======== Information provided
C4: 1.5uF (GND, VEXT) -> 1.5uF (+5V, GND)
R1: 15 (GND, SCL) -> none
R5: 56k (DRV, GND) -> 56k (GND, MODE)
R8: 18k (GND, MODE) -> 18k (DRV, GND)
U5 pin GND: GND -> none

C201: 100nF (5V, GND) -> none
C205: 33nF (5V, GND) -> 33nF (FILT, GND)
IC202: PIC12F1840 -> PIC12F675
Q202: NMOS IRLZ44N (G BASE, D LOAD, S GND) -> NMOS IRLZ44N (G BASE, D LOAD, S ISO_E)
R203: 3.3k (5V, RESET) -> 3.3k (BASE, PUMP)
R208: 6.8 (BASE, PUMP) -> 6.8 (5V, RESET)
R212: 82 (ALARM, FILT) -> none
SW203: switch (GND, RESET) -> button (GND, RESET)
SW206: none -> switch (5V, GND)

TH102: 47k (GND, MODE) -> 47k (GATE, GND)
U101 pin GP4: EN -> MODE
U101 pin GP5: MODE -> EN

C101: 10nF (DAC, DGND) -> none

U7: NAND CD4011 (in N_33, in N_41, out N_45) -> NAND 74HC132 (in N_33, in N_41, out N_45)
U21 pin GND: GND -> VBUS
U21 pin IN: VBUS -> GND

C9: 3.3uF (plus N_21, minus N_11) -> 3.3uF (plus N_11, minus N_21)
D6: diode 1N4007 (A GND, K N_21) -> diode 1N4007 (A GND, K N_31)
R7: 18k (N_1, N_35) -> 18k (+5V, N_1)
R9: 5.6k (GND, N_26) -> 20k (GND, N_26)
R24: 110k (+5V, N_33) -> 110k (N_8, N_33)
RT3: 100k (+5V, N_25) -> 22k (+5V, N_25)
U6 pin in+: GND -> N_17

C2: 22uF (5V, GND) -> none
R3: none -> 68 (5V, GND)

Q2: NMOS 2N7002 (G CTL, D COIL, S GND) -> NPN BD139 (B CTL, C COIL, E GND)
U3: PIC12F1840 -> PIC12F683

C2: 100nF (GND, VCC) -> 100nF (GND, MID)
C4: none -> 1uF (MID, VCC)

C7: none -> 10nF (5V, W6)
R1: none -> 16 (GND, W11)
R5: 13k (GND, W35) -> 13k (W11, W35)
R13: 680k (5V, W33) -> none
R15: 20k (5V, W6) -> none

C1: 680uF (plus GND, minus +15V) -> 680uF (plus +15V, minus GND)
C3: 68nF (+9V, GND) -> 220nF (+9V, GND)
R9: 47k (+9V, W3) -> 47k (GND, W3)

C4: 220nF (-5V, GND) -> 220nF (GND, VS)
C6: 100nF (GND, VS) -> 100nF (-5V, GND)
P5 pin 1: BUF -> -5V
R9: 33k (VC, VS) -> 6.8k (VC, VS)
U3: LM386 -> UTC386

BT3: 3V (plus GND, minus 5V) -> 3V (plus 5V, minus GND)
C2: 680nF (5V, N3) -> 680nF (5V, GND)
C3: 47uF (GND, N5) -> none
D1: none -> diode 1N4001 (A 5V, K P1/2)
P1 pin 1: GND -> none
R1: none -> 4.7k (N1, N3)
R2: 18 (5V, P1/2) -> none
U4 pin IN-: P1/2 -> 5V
================
Copy the whole listing, word for word.

C4: 1.5uF (GND, VEXT) -> 1.5uF (+5V, GND)
R1: 15 (GND, SCL) -> none
R5: 56k (DRV, GND) -> 56k (GND, MODE)
R8: 18k (GND, MODE) -> 18k (DRV, GND)
U5 pin GND: GND -> none

C201: 100nF (5V, GND) -> none
C205: 33nF (5V, GND) -> 33nF (FILT, GND)
IC202: PIC12F1840 -> PIC12F675
Q202: NMOS IRLZ44N (G BASE, D LOAD, S GND) -> NMOS IRLZ44N (G BASE, D LOAD, S ISO_E)
R203: 3.3k (5V, RESET) -> 3.3k (BASE, PUMP)
R208: 6.8 (BASE, PUMP) -> 6.8 (5V, RESET)
R212: 82 (ALARM, FILT) -> none
SW203: switch (GND, RESET) -> button (GND, RESET)
SW206: none -> switch (5V, GND)

TH102: 47k (GND, MODE) -> 47k (GATE, GND)
U101 pin GP4: EN -> MODE
U101 pin GP5: MODE -> EN

C101: 10nF (DAC, DGND) -> none

U7: NAND CD4011 (in N_33, in N_41, out N_45) -> NAND 74HC132 (in N_33, in N_41, out N_45)
U21 pin GND: GND -> VBUS
U21 pin IN: VBUS -> GND

C9: 3.3uF (plus N_21, minus N_11) -> 3.3uF (plus N_11, minus N_21)
D6: diode 1N4007 (A GND, K N_21) -> diode 1N4007 (A GND, K N_31)
R7: 18k (N_1, N_35) -> 18k (+5V, N_1)
R9: 5.6k (GND, N_26) -> 20k (GND, N_26)
R24: 110k (+5V, N_33) -> 110k (N_8, N_33)
RT3: 100k (+5V, N_25) -> 22k (+5V, N_25)
U6 pin in+: GND -> N_17

C2: 22uF (5V, GND) -> none
R3: none -> 68 (5V, GND)

Q2: NMOS 2N7002 (G CTL, D COIL, S GND) -> NPN BD139 (B CTL, C COIL, E GND)
U3: PIC12F1840 -> PIC12F683

C2: 100nF (GND, VCC) -> 100nF (GND, MID)
C4: none -> 1uF (MID, VCC)

C7: none -> 10nF (5V, W6)
R1: none -> 16 (GND, W11)
R5: 13k (GND, W35) -> 13k (W11, W35)
R13: 680k (5V, W33) -> none
R15: 20k (5V, W6) -> none

C1: 680uF (plus GND, minus +15V) -> 680uF (plus +15V, minus GND)
C3: 68nF (+9V, GND) -> 220nF (+9V, GND)
R9: 47k (+9V, W3) -> 47k (GND, W3)

C4: 220nF (-5V, GND) -> 220nF (GND, VS)
C6: 100nF (GND, VS) -> 100nF (-5V, GND)
P5 pin 1: BUF -> -5V
R9: 33k (VC, VS) -> 6.8k (VC, VS)
U3: LM386 -> UTC386

BT3: 3V (plus GND, minus 5V) -> 3V (plus 5V, minus GND)
C2: 680nF (5V, N3) -> 680nF (5V, GND)
C3: 47uF (GND, N5) -> none
D1: none -> diode 1N4001 (A 5V, K P1/2)
P1 pin 1: GND -> none
R1: none -> 4.7k (N1, N3)
R2: 18 (5V, P1/2) -> none
U4 pin IN-: P1/2 -> 5V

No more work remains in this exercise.